RECORDS FOR THIS TASK:
........

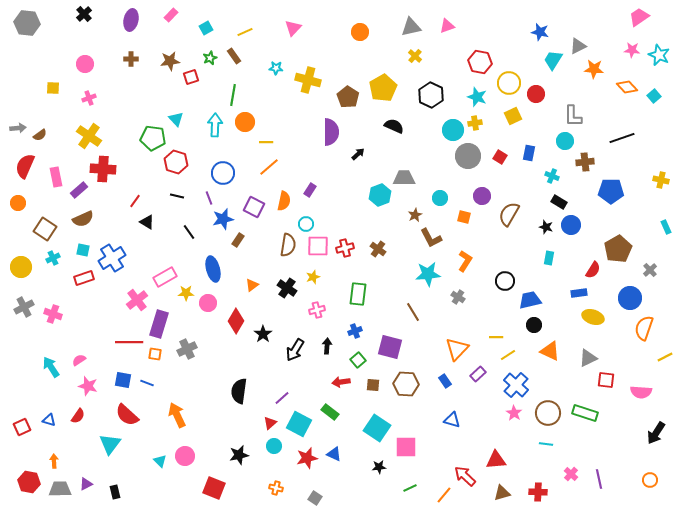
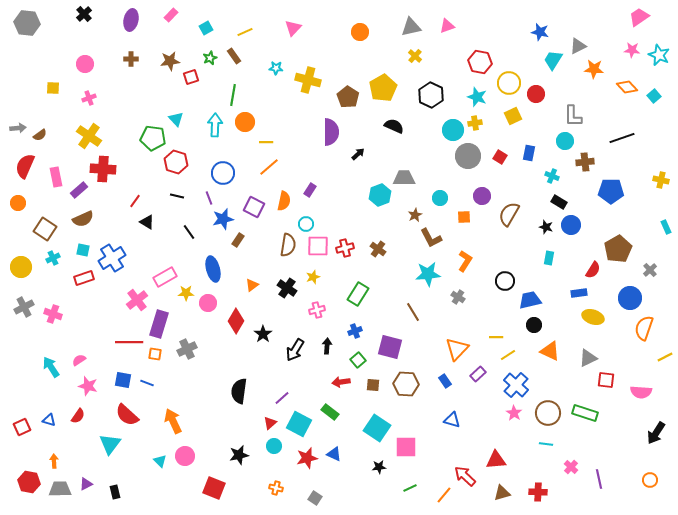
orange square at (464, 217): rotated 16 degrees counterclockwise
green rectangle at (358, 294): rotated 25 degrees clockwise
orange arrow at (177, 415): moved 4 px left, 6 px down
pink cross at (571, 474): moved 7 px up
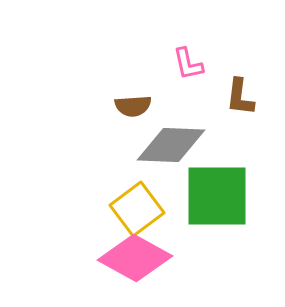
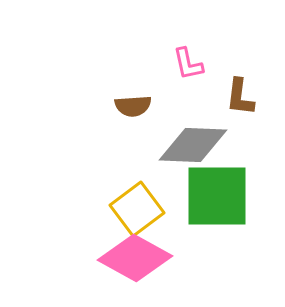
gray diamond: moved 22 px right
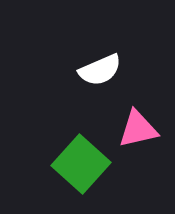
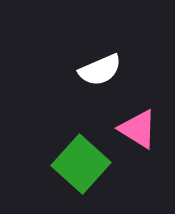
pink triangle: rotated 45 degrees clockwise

........

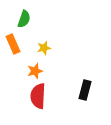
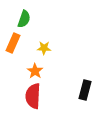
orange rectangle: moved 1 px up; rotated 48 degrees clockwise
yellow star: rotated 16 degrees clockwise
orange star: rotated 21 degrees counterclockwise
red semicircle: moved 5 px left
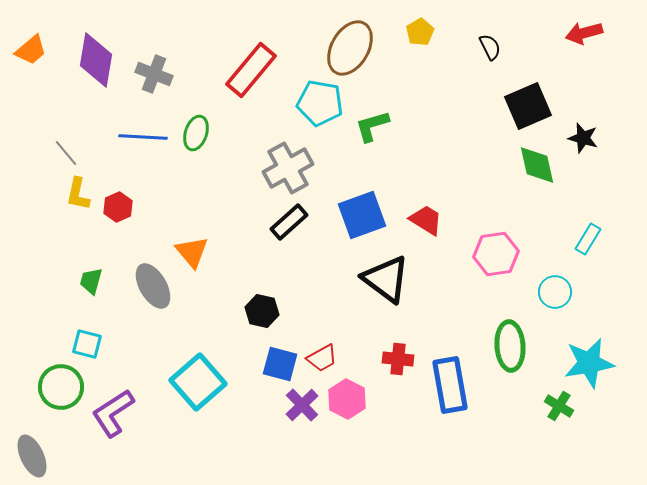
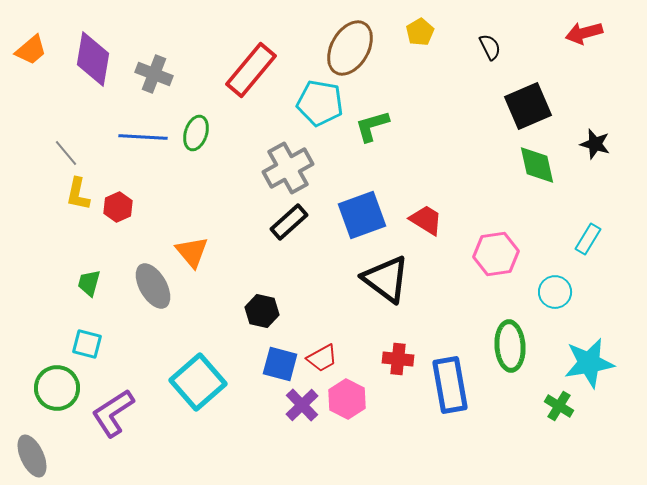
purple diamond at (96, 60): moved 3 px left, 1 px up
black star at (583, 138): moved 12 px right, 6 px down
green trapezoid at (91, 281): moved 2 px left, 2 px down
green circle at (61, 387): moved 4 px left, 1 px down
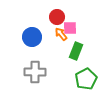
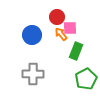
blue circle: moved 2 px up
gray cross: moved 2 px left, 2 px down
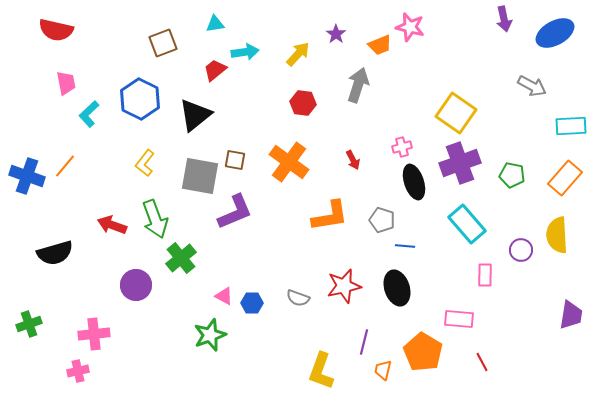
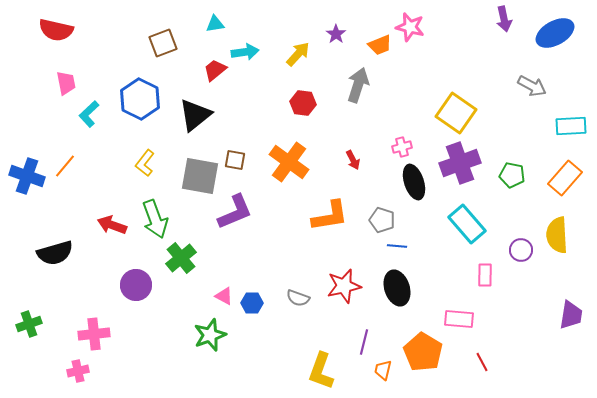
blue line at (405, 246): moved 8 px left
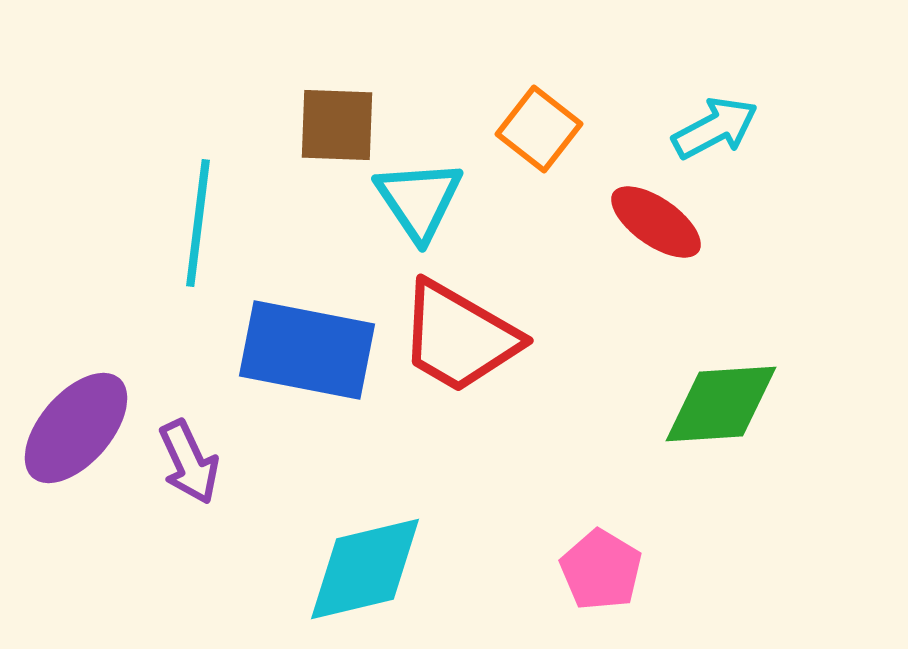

........

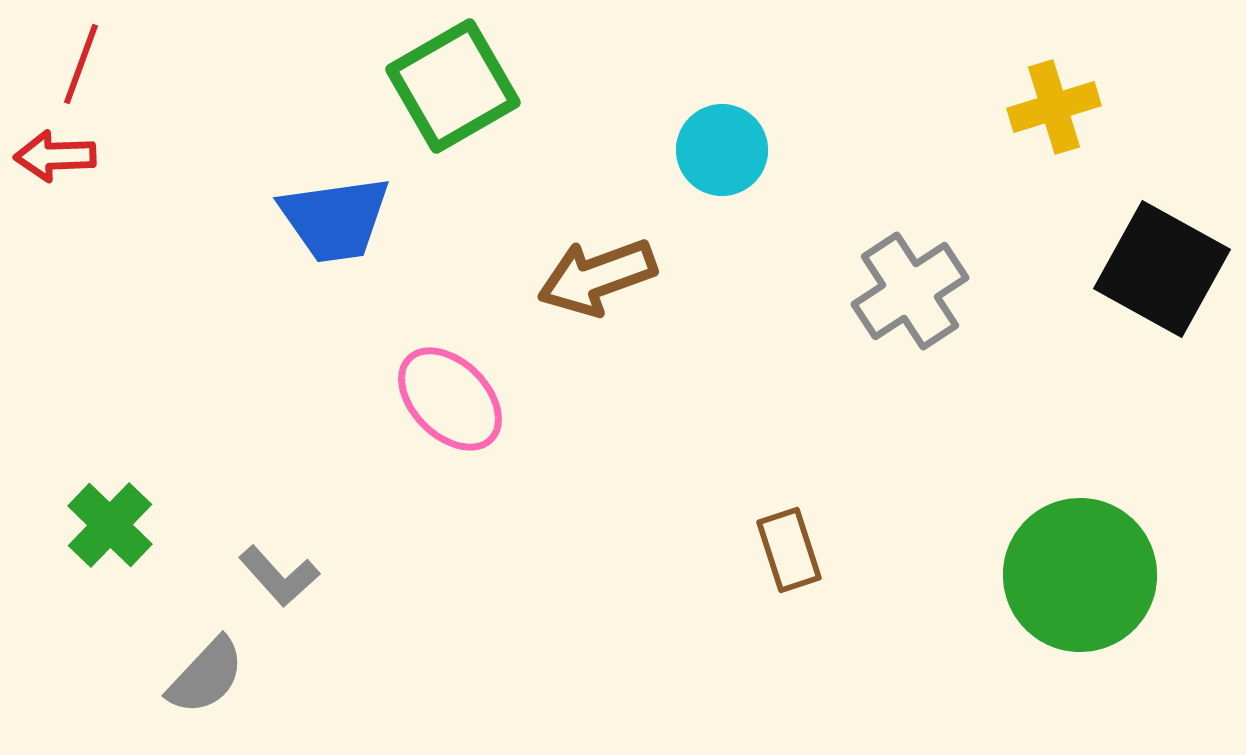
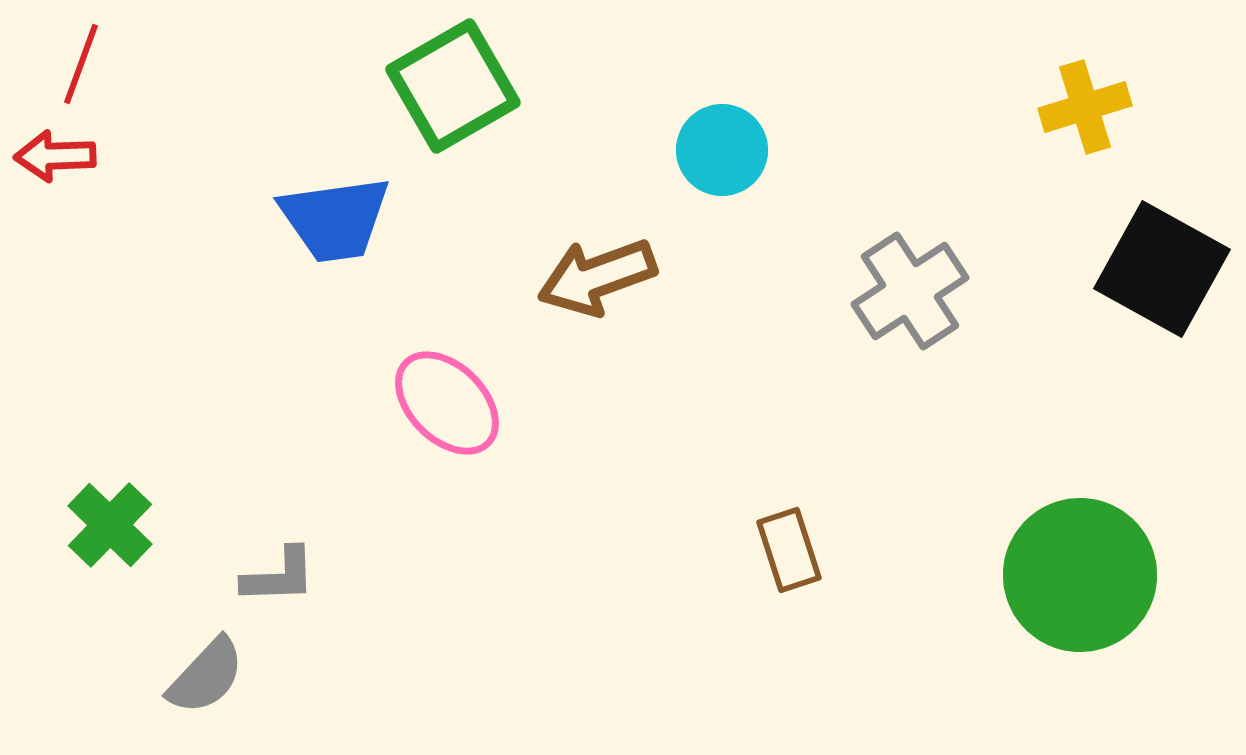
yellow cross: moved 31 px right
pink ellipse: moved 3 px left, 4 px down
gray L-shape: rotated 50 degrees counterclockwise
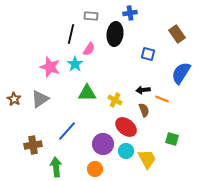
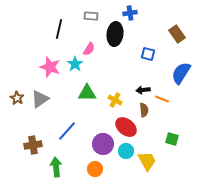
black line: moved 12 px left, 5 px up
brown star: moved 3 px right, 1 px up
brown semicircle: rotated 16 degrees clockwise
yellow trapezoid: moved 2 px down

........

PROBLEM TO SOLVE: Copy out, from the listing above, every line that contains the word "green".

RESPONSE AREA:
green rectangle at (358, 294): rotated 25 degrees clockwise
green trapezoid at (91, 281): moved 2 px left, 2 px down
green circle at (61, 387): moved 4 px left, 1 px down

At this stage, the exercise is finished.